== Prompt ==
Can you reproduce the records below with "Adagio" changed to "Largo" and everything else left as it is, omitting the pictures from your answer?

== Provided information ==
>> BEGIN
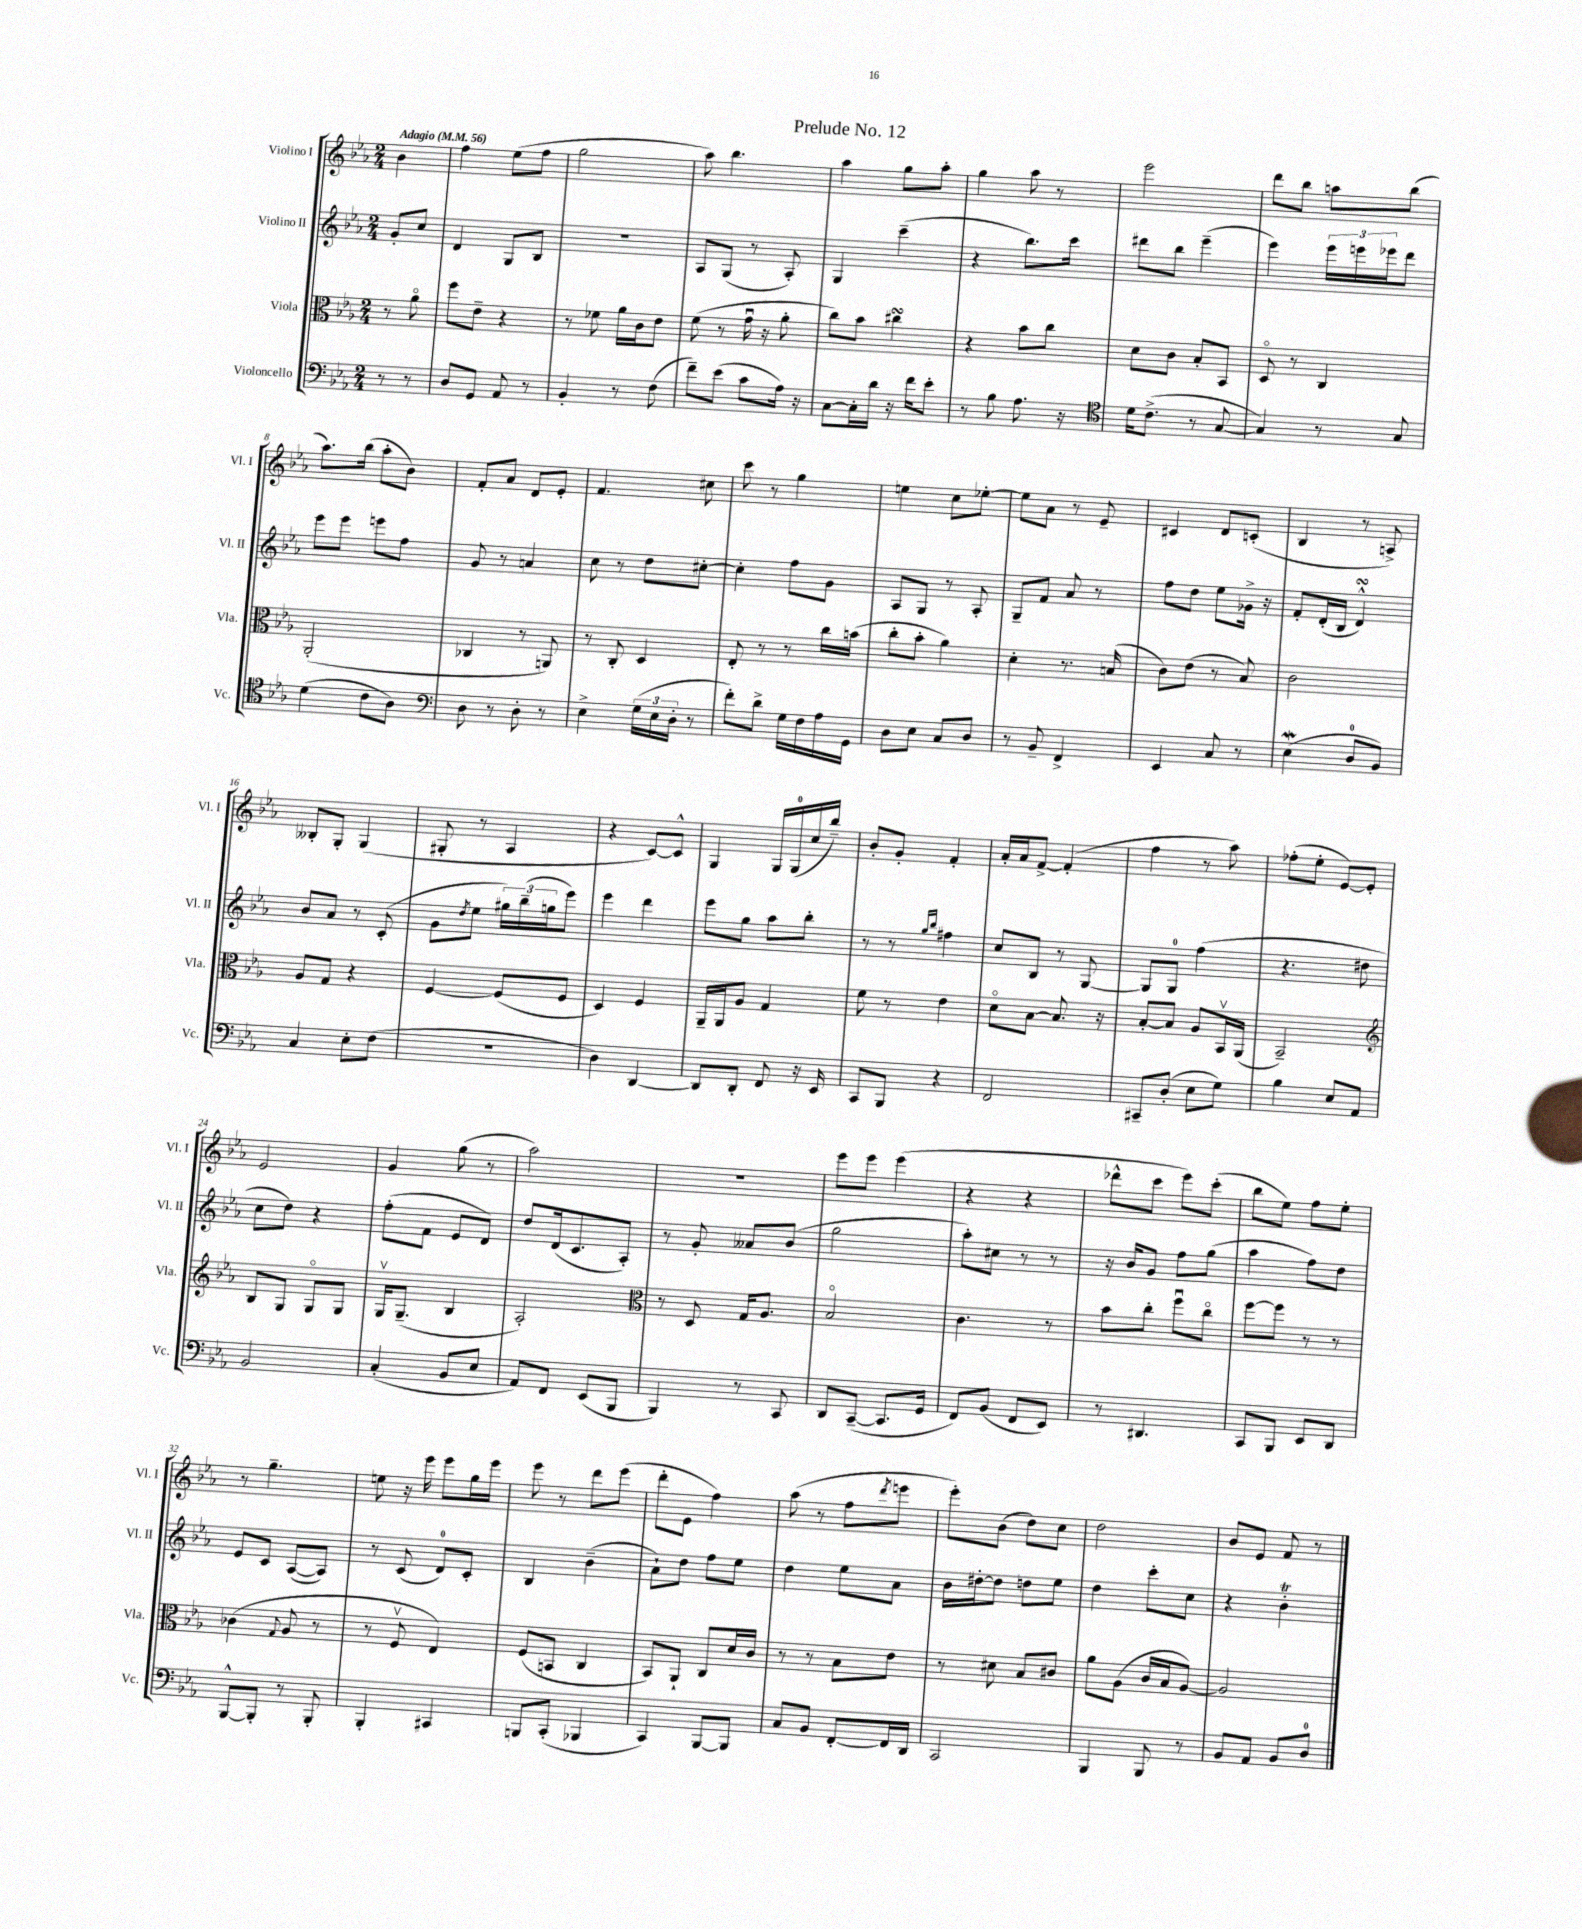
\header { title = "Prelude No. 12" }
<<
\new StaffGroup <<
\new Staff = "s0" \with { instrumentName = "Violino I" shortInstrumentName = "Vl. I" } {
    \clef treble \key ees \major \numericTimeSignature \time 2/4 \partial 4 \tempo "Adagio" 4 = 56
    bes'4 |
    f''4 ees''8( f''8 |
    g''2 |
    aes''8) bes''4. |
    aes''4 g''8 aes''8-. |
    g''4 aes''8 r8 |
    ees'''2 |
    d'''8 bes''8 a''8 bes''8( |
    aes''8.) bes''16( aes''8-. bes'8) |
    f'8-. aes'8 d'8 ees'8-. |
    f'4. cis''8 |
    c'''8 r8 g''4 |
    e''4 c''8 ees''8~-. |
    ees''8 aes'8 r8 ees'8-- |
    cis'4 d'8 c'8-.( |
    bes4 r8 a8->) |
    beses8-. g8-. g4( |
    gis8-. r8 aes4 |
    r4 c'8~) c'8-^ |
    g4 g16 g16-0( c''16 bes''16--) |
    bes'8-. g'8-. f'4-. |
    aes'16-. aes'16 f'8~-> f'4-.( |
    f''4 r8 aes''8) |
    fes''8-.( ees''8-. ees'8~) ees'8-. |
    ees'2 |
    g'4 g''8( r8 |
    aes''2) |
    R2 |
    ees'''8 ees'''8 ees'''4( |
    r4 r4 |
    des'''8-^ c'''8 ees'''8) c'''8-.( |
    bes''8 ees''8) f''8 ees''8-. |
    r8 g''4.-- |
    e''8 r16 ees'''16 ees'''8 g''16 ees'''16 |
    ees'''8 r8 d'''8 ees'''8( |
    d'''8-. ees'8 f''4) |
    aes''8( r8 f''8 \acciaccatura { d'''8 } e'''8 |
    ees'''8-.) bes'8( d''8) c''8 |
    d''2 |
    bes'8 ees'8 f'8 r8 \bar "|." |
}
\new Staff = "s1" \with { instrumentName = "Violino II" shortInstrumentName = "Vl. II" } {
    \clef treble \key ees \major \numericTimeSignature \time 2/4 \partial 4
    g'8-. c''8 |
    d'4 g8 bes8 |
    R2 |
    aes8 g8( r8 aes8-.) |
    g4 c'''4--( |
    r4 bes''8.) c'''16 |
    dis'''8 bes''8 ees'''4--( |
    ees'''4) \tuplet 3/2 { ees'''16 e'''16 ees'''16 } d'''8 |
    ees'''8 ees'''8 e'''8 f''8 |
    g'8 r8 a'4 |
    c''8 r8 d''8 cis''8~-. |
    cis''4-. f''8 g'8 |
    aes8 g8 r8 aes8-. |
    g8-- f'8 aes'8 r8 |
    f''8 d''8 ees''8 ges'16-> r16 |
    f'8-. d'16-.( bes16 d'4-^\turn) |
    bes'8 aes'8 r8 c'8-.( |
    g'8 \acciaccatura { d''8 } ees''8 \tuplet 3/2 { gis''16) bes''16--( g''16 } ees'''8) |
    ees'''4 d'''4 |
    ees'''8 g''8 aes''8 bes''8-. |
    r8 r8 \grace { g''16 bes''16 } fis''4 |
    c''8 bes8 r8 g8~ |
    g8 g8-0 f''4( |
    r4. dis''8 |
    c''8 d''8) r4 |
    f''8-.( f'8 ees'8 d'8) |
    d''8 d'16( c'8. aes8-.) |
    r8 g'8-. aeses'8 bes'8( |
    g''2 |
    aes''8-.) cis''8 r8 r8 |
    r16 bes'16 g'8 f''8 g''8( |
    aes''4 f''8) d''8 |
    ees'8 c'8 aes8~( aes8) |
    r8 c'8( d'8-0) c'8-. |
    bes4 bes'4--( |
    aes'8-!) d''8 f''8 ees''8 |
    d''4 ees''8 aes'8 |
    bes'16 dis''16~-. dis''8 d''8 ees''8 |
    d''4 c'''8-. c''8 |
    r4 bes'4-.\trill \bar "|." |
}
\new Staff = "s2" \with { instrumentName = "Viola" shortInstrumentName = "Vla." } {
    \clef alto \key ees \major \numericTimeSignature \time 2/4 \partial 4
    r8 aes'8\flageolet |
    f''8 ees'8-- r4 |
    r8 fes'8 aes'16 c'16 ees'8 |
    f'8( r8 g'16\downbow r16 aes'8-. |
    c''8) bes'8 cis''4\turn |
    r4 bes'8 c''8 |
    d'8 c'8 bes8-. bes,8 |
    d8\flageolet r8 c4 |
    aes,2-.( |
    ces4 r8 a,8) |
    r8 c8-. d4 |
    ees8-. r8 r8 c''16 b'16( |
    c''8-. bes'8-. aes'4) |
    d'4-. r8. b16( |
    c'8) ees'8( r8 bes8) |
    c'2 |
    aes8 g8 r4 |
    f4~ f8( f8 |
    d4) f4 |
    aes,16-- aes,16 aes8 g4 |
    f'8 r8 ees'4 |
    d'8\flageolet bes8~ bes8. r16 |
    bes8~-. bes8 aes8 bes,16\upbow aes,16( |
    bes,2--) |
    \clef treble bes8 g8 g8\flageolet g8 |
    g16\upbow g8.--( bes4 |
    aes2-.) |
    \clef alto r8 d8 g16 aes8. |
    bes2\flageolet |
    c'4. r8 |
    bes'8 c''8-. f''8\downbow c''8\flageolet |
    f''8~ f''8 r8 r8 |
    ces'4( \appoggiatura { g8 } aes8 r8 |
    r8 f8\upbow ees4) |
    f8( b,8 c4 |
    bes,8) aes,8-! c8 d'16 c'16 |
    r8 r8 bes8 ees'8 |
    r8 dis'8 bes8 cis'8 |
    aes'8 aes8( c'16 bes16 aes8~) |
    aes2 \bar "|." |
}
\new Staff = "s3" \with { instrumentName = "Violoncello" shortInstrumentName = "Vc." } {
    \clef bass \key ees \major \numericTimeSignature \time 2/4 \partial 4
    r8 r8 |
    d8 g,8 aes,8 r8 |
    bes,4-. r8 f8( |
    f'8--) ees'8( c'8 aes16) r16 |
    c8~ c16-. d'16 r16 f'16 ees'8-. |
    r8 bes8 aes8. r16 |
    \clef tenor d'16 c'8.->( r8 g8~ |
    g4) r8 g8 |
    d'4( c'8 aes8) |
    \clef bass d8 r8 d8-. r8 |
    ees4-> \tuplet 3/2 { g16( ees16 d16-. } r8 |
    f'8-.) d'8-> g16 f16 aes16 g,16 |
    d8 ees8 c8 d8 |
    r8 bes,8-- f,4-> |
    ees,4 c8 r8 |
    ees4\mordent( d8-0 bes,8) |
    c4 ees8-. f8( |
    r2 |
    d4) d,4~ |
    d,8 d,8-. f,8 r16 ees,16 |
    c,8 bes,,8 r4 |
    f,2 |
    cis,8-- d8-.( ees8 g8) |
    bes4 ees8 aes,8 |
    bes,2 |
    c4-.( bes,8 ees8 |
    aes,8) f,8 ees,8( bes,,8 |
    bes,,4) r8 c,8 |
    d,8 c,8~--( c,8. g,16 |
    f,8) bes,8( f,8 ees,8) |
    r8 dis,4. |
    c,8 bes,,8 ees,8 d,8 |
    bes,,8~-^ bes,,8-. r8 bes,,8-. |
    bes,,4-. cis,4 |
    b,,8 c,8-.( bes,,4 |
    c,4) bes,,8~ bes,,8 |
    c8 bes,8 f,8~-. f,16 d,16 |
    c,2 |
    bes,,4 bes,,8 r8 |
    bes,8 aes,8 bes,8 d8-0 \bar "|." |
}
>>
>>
>> END
== Exercise output ==
\header { title = "Prelude No. 12" }
<<
\new StaffGroup <<
\new Staff = "s0" \with { instrumentName = "Violino I" shortInstrumentName = "Vl. I" } {
    \clef treble \key ees \major \numericTimeSignature \time 2/4 \partial 4 \tempo "Largo" 4 = 56
    bes'4 |
    f''4 ees''8( f''8 |
    g''2 |
    aes''8) bes''4. |
    aes''4 g''8 aes''8-. |
    g''4 aes''8 r8 |
    ees'''2 |
    d'''8 bes''8 a''8 bes''8( |
    aes''8.) bes''16( aes''8-. bes'8) |
    f'8-. aes'8 d'8 ees'8-. |
    f'4. cis''8 |
    c'''8 r8 g''4 |
    e''4 c''8 ees''8~-. |
    ees''8 aes'8 r8 ees'8-- |
    cis'4 d'8 c'8-.( |
    bes4 r8 a8->) |
    beses8-. g8-. g4( |
    gis8-. r8 aes4 |
    r4 c'8~) c'8-^ |
    g4 g16 g16-0( c''16 bes''16--) |
    bes'8-. g'8-. f'4-. |
    aes'16-. aes'16 f'8~-> f'4-.( |
    f''4 r8 aes''8) |
    fes''8-.( ees''8-. ees'8~) ees'8-. |
    ees'2 |
    g'4 g''8( r8 |
    aes''2) |
    R2 |
    ees'''8 ees'''8 ees'''4( |
    r4 r4 |
    des'''8-^ c'''8 ees'''8) c'''8-.( |
    bes''8 ees''8) f''8 ees''8-. |
    r8 g''4.-- |
    e''8 r16 ees'''16 ees'''8 g''16 ees'''16 |
    ees'''8 r8 d'''8 ees'''8( |
    d'''8-. ees'8 f''4) |
    aes''8( r8 f''8 \acciaccatura { d'''8 } e'''8 |
    ees'''8-.) bes'8( d''8) c''8 |
    d''2 |
    bes'8 ees'8 f'8 r8 \bar "|." |
}
\new Staff = "s1" \with { instrumentName = "Violino II" shortInstrumentName = "Vl. II" } {
    \clef treble \key ees \major \numericTimeSignature \time 2/4 \partial 4
    g'8-. c''8 |
    d'4 g8 bes8 |
    R2 |
    aes8 g8( r8 aes8-.) |
    g4 c'''4--( |
    r4 bes''8.) c'''16 |
    dis'''8 bes''8 ees'''4--( |
    ees'''4) \tuplet 3/2 { ees'''16 e'''16 ees'''16 } d'''8 |
    ees'''8 ees'''8 e'''8 f''8 |
    g'8 r8 a'4 |
    c''8 r8 d''8 cis''8~-. |
    cis''4-. f''8 g'8 |
    aes8 g8 r8 aes8-. |
    g8-- f'8 aes'8 r8 |
    f''8 d''8 ees''8 ges'16-> r16 |
    f'8-. d'16-.( bes16 d'4-^\turn) |
    bes'8 aes'8 r8 c'8-.( |
    g'8 \acciaccatura { d''8 } ees''8 \tuplet 3/2 { gis''16) bes''16--( g''16 } ees'''8) |
    ees'''4 d'''4 |
    ees'''8 g''8 aes''8 bes''8-. |
    r8 r8 \grace { g''16 bes''16 } fis''4 |
    c''8 bes8 r8 g8~ |
    g8 g8-0 f''4( |
    r4. dis''8 |
    c''8 d''8) r4 |
    f''8-.( f'8 ees'8 d'8) |
    d''8 d'16( c'8. aes8-.) |
    r8 g'8-. aeses'8 bes'8( |
    g''2 |
    aes''8-.) cis''8 r8 r8 |
    r16 bes'16 g'8 f''8 g''8( |
    aes''4 f''8) d''8 |
    ees'8 c'8 aes8~( aes8) |
    r8 c'8( d'8-0) c'8-. |
    bes4 bes'4--( |
    aes'8-!) d''8 f''8 ees''8 |
    d''4 ees''8 aes'8 |
    bes'16 dis''16~-. dis''8 d''8 ees''8 |
    d''4 c'''8-. c''8 |
    r4 bes'4-.\trill \bar "|." |
}
\new Staff = "s2" \with { instrumentName = "Viola" shortInstrumentName = "Vla." } {
    \clef alto \key ees \major \numericTimeSignature \time 2/4 \partial 4
    r8 aes'8\flageolet |
    f''8 ees'8-- r4 |
    r8 fes'8 aes'16 c'16 ees'8 |
    f'8( r8 g'16\downbow r16 aes'8-. |
    c''8) bes'8 cis''4\turn |
    r4 bes'8 c''8 |
    d'8 c'8 bes8-. bes,8 |
    d8\flageolet r8 c4 |
    aes,2-.( |
    ces4 r8 a,8) |
    r8 c8-. d4 |
    ees8-. r8 r8 c''16 b'16( |
    c''8-. bes'8-. aes'4) |
    d'4-. r8. b16( |
    c'8) ees'8( r8 bes8) |
    c'2 |
    aes8 g8 r4 |
    f4~ f8( f8 |
    d4) f4 |
    aes,16-- aes,16 aes8 g4 |
    f'8 r8 ees'4 |
    d'8\flageolet bes8~ bes8. r16 |
    bes8~-. bes8 aes8 bes,16\upbow aes,16( |
    bes,2--) |
    \clef treble bes8 g8 g8\flageolet g8 |
    g16\upbow g8.--( bes4 |
    aes2-.) |
    \clef alto r8 d8 g16 aes8. |
    bes2\flageolet |
    c'4. r8 |
    bes'8 c''8-. f''8\downbow c''8\flageolet |
    f''8~ f''8 r8 r8 |
    ces'4( \appoggiatura { g8 } aes8 r8 |
    r8 f8\upbow ees4) |
    f8( b,8 c4 |
    bes,8) aes,8-! c8 d'16 c'16 |
    r8 r8 bes8 ees'8 |
    r8 dis'8 bes8 cis'8 |
    aes'8 aes8( c'16 bes16 aes8~) |
    aes2 \bar "|." |
}
\new Staff = "s3" \with { instrumentName = "Violoncello" shortInstrumentName = "Vc." } {
    \clef bass \key ees \major \numericTimeSignature \time 2/4 \partial 4
    r8 r8 |
    d8 g,8 aes,8 r8 |
    bes,4-. r8 f8( |
    f'8--) ees'8( c'8 aes16) r16 |
    c8~ c16-. d'16 r16 f'16 ees'8-. |
    r8 bes8 aes8. r16 |
    \clef tenor d'16 c'8.->( r8 g8~ |
    g4) r8 g8 |
    d'4( c'8 aes8) |
    \clef bass d8 r8 d8-. r8 |
    ees4-> \tuplet 3/2 { g16( ees16 d16-. } r8 |
    f'8-.) d'8-> g16 f16 aes16 g,16 |
    d8 ees8 c8 d8 |
    r8 bes,8-- f,4-> |
    ees,4 c8 r8 |
    ees4\mordent( d8-0 bes,8) |
    c4 ees8-. f8( |
    r2 |
    d4) d,4~ |
    d,8 d,8-. f,8 r16 ees,16 |
    c,8 bes,,8 r4 |
    f,2 |
    cis,8-- d8-.( ees8 g8) |
    bes4 ees8 aes,8 |
    bes,2 |
    c4-.( bes,8 ees8 |
    aes,8) f,8 ees,8( bes,,8 |
    bes,,4) r8 c,8 |
    d,8 c,8~--( c,8. g,16 |
    f,8) bes,8( f,8 ees,8) |
    r8 dis,4. |
    c,8 bes,,8 ees,8 d,8 |
    bes,,8~-^ bes,,8-. r8 bes,,8-. |
    bes,,4-. cis,4 |
    b,,8 c,8-.( bes,,4 |
    c,4) bes,,8~ bes,,8 |
    c8 bes,8 f,8~-. f,16 d,16 |
    c,2 |
    bes,,4 bes,,8 r8 |
    bes,8 aes,8 bes,8 d8-0 \bar "|." |
}
>>
>>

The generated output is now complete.